**EXERCISE REQUIREMENTS**. Produce an exact copy of the first line of the data below and each line after it, please, up to and including the one with "brown 1x2 brick [160,121,225,187]".

**RECORDS PROVIDED**.
---

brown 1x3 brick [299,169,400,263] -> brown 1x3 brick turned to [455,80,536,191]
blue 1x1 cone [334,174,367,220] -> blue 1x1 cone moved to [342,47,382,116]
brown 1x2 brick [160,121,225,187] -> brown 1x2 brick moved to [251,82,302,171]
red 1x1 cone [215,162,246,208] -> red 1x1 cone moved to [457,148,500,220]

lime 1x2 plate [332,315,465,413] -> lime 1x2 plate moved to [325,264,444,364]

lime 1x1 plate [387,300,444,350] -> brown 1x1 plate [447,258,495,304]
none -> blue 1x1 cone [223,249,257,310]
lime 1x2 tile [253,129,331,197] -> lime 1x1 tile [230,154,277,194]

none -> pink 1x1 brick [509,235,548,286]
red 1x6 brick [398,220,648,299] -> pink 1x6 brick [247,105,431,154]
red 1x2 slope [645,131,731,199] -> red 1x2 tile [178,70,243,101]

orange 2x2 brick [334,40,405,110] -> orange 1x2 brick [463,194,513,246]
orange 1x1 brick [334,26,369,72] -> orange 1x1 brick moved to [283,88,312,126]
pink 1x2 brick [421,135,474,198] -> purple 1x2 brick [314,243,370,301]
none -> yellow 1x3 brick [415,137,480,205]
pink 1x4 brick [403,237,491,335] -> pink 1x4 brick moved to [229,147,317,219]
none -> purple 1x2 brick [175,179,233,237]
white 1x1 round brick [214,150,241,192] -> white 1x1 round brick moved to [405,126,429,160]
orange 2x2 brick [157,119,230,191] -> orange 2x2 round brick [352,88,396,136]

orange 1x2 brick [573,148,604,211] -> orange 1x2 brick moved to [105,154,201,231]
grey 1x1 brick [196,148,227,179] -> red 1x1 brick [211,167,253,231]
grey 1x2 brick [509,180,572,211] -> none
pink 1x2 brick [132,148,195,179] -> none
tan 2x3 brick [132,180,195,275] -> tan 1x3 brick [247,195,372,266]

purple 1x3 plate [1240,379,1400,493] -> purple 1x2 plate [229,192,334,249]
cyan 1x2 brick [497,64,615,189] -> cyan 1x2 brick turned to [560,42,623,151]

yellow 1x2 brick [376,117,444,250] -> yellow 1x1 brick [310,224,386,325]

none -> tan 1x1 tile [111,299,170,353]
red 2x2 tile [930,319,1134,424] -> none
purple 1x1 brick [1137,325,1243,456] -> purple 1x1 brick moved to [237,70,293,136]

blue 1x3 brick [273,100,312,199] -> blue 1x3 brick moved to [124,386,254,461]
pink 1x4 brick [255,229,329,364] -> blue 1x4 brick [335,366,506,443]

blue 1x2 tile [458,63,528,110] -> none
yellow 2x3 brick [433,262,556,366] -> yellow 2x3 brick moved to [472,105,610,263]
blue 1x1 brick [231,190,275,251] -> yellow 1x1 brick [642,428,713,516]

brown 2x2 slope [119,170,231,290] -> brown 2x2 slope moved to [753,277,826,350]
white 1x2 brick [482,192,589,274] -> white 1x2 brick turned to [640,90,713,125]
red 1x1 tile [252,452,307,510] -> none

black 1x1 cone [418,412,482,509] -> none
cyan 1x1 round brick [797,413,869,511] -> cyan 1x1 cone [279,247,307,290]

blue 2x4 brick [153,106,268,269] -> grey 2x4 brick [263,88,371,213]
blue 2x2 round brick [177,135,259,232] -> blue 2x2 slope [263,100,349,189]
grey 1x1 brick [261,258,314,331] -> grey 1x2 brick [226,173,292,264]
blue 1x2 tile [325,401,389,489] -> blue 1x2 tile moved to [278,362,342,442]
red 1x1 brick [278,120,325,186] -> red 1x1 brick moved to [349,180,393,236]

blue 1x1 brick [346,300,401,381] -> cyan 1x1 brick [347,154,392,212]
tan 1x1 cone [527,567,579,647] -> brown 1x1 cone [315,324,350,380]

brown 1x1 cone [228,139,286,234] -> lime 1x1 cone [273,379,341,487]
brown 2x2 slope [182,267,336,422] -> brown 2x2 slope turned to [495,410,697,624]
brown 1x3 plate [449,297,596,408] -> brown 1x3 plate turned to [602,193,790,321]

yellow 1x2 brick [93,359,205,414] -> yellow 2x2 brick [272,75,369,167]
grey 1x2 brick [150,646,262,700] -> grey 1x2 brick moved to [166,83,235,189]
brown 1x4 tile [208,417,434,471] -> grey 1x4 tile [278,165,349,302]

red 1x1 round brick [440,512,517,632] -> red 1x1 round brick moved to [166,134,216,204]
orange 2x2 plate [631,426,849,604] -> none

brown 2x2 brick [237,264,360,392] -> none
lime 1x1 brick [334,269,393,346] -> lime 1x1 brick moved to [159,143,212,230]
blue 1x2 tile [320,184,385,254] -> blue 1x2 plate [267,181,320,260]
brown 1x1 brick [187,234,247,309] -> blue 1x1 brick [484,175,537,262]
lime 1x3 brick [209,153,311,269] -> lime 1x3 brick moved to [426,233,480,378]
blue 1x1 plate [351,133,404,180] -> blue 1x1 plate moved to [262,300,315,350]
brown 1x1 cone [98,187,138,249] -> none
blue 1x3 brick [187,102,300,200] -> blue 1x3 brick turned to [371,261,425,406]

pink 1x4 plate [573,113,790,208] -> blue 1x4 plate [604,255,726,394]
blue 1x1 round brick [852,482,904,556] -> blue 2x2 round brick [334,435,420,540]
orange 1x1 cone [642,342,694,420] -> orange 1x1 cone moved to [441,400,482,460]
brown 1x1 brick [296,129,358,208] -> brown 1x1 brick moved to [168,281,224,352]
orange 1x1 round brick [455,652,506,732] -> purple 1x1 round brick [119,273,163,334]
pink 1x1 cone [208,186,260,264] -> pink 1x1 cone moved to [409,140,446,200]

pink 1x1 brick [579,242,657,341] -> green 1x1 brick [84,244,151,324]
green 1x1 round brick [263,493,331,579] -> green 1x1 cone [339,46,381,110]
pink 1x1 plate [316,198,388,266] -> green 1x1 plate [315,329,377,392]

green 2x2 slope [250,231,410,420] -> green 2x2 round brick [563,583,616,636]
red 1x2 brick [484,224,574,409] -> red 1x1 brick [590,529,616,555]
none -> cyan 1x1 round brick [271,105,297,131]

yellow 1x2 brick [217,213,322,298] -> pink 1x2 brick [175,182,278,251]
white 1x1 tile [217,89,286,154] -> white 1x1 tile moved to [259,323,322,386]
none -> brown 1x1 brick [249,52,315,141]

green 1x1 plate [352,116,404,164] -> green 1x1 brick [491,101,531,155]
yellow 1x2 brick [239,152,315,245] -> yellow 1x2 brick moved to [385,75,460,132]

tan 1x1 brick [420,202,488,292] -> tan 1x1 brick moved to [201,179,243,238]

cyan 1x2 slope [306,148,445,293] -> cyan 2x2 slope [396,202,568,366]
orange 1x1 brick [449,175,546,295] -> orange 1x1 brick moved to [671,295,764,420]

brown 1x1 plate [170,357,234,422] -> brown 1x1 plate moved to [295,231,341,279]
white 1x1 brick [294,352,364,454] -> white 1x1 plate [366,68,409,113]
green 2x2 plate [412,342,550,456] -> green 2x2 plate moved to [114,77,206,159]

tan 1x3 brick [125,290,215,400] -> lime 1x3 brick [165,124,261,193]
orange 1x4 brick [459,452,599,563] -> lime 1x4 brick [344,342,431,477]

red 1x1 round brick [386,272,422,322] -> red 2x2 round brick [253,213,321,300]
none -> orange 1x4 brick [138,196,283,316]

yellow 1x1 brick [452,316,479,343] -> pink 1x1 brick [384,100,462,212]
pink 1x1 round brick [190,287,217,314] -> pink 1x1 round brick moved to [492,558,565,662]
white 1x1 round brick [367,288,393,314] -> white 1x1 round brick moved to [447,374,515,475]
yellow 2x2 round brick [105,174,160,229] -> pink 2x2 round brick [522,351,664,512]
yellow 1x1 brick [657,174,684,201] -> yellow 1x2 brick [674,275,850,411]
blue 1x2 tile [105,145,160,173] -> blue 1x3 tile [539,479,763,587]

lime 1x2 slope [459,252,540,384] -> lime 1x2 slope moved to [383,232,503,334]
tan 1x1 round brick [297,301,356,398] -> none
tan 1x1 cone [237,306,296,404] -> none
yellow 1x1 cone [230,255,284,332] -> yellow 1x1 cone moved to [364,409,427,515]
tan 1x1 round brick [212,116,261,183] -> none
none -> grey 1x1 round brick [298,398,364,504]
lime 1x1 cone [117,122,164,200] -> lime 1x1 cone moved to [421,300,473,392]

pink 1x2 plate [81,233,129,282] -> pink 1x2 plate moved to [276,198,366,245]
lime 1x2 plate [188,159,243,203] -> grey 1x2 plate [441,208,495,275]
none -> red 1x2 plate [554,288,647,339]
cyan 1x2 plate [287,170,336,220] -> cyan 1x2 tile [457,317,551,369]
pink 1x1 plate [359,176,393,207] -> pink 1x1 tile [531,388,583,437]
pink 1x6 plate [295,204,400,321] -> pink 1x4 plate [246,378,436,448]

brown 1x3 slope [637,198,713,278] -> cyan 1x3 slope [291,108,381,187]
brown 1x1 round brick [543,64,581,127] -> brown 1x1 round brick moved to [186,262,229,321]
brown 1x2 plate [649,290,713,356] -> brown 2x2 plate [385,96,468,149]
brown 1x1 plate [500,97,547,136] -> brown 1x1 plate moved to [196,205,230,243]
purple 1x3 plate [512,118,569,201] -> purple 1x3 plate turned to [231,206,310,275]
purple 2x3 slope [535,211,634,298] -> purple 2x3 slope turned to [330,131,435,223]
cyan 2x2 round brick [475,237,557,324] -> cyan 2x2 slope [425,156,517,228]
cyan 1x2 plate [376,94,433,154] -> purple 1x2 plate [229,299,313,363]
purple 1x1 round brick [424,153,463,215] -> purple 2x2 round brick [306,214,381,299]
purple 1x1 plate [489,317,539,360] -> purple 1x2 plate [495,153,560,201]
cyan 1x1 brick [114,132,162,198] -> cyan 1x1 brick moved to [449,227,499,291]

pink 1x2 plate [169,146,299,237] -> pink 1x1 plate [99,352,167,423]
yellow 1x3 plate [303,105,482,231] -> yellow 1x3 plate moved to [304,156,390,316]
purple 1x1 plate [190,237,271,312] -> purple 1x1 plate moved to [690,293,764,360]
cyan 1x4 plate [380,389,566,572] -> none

---

**YOUR SOLUTION**.
brown 1x3 brick [299,169,400,263] -> brown 1x3 brick turned to [455,80,536,191]
blue 1x1 cone [334,174,367,220] -> blue 1x1 cone moved to [342,47,382,116]
brown 1x2 brick [160,121,225,187] -> brown 1x2 brick moved to [251,82,302,171]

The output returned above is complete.